**TO DO**
Lines before the one containing "rotate,wałek do ciasta/pomarańczowy,346" are excluded; reproduce that line and all lines after it in the entries below, exactly.

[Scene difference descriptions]
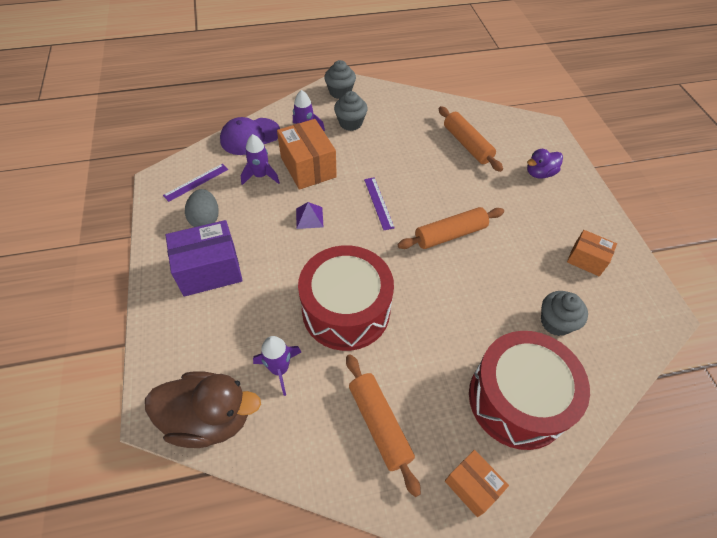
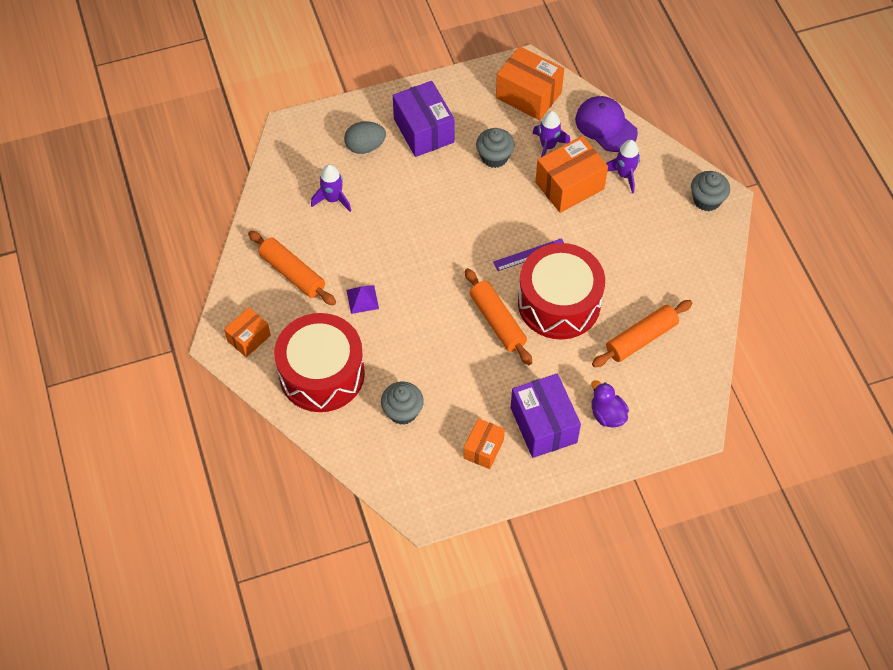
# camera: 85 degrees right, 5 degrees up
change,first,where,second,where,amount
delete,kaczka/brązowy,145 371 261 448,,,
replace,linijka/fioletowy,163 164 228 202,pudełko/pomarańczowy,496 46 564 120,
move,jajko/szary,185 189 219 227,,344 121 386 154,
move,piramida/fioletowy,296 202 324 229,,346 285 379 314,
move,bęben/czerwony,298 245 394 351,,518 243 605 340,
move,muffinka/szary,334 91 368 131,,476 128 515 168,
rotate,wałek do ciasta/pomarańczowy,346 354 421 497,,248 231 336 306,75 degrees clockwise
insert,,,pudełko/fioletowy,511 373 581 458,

**ANSWER BELOW**
rotate,wałek do ciasta/pomarańczowy,346 354 421 497,,248 231 336 306,75 degrees clockwise
insert,,,pudełko/fioletowy,511 373 581 458,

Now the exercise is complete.